◆ **Task**
Reproduce the entries beginning with the line that contains "pink line: rotated 15 degrees clockwise" and continuing through the line that contains "purple square: moved 1 px left, 2 px up". Leave the pictures out.

◆ **Data for processing**
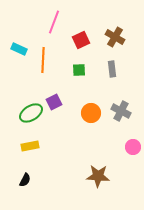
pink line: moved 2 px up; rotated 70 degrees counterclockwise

==

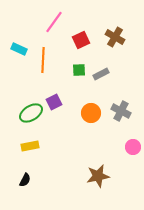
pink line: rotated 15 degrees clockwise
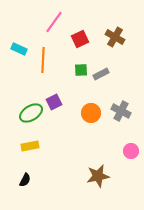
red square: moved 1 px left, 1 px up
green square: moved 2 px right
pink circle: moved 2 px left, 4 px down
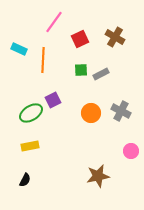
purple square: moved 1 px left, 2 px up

◆ **Output for this exercise**
pink line: rotated 15 degrees clockwise
red square: moved 1 px left, 1 px up
green square: moved 2 px right
pink circle: moved 2 px left, 4 px down
purple square: moved 1 px left, 2 px up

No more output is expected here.